##### Exercise inputs #####

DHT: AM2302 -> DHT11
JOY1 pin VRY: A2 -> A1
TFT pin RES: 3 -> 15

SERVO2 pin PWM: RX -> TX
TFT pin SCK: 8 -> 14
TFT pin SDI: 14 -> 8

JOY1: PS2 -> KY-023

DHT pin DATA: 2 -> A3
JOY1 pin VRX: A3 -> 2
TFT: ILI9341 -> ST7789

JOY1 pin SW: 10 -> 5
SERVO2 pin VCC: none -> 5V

#####

■ What you need to do
Set down every record above exactly as given.

■ Response to this task
DHT: AM2302 -> DHT11
JOY1 pin VRY: A2 -> A1
TFT pin RES: 3 -> 15

SERVO2 pin PWM: RX -> TX
TFT pin SCK: 8 -> 14
TFT pin SDI: 14 -> 8

JOY1: PS2 -> KY-023

DHT pin DATA: 2 -> A3
JOY1 pin VRX: A3 -> 2
TFT: ILI9341 -> ST7789

JOY1 pin SW: 10 -> 5
SERVO2 pin VCC: none -> 5V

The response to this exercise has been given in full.